* [Action item]: With the images removed, write out each record exactly as given.

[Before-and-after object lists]

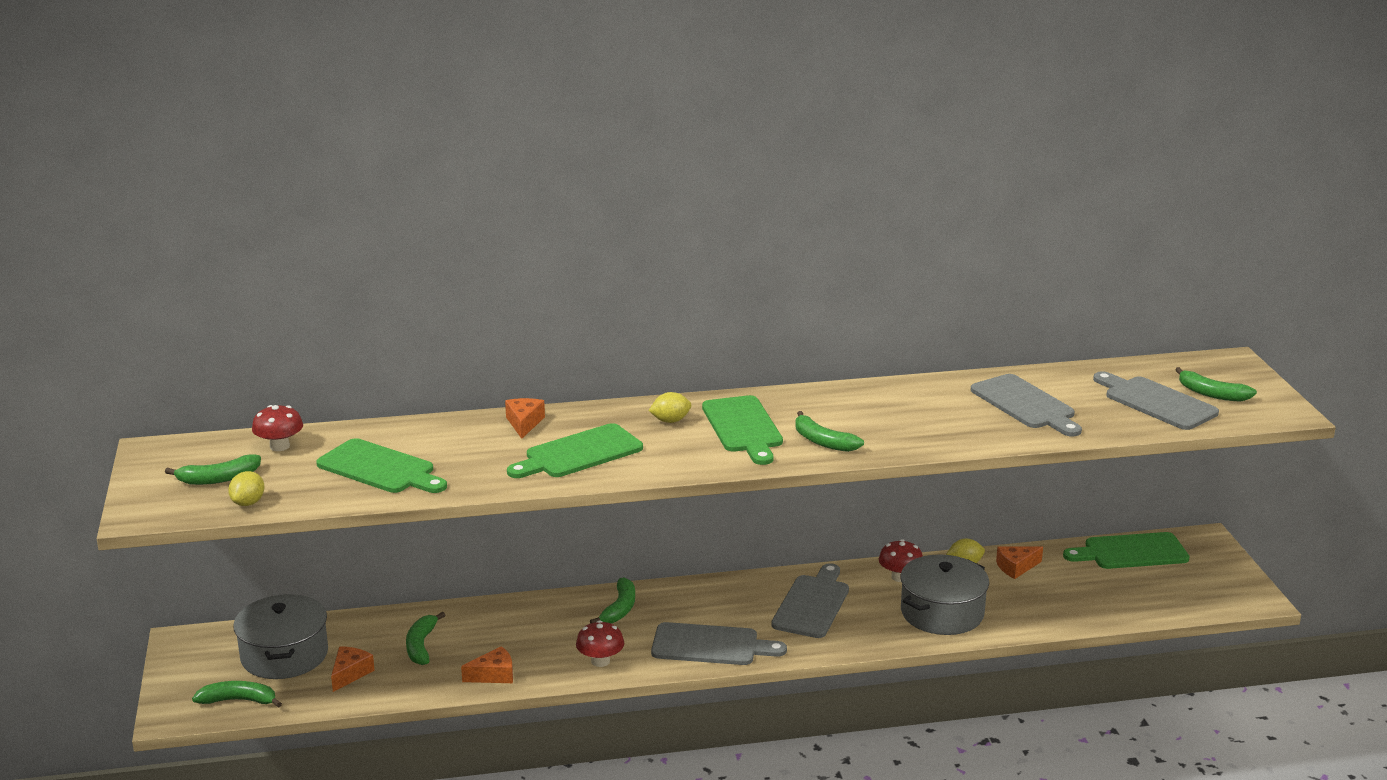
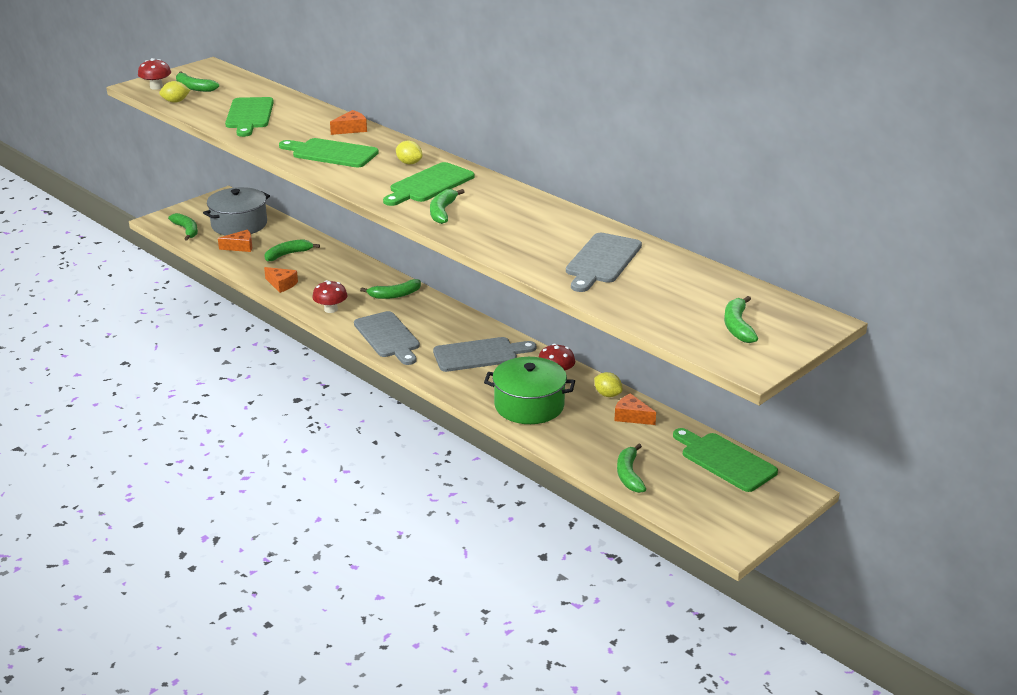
camera: 55 degrees right, 5 degrees up
(279, 446) = (246, 87): red mushroom -> red mushroom (156, 87)
(942, 613) = (529, 405): grey pot -> green pot
(1113, 607) = (629, 475): none -> green banana
(1156, 402) = (684, 307): grey cutting board -> none

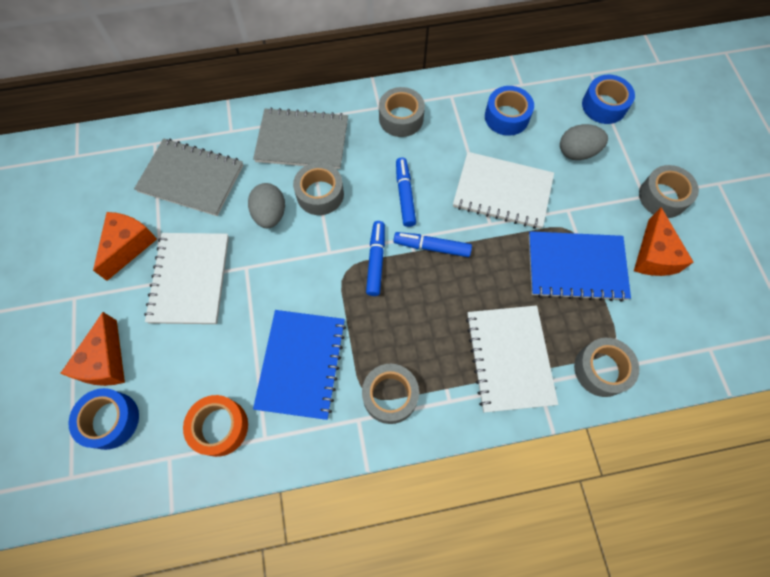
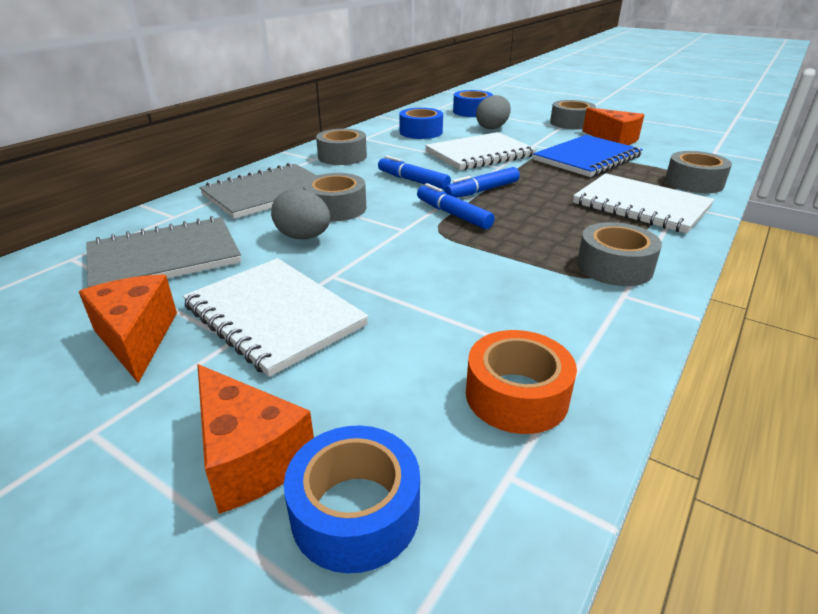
camera: 45 degrees left, 35 degrees down
(301, 364) = (508, 296): blue notebook -> none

* [Response]:
camera: 55 degrees right, 5 degrees up
(279, 446) = (246, 87): red mushroom -> red mushroom (156, 87)
(942, 613) = (529, 405): grey pot -> green pot
(1113, 607) = (629, 475): none -> green banana
(1156, 402) = (684, 307): grey cutting board -> none

camera: 45 degrees left, 35 degrees down
(301, 364) = (508, 296): blue notebook -> none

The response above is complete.